[Work request]: Scan each line of the records for the word "none" and extract the ones that have it.

[[ Data for this exercise, beginning ]]

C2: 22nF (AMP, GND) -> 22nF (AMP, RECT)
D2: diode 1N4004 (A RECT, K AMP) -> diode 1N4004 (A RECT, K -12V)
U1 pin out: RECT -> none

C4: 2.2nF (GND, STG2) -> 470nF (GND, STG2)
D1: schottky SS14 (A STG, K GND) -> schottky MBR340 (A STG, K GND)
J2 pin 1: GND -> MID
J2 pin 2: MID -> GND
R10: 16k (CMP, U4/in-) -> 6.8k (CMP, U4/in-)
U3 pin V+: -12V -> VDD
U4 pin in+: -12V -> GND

[[ Data for this exercise, end ]]
[[ Data for this exercise, beginning ]]

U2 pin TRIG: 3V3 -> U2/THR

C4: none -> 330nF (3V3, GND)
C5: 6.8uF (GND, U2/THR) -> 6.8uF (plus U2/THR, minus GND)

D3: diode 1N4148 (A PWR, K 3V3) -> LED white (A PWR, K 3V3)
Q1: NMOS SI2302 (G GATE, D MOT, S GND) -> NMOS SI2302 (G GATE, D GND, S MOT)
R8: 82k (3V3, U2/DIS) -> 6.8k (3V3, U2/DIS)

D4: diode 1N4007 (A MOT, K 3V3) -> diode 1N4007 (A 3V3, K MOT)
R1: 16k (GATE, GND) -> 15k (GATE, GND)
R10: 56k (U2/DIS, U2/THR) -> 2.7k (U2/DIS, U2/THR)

[[ Data for this exercise, end ]]

[Solution for this task]:
U1 pin out: RECT -> none
C4: none -> 330nF (3V3, GND)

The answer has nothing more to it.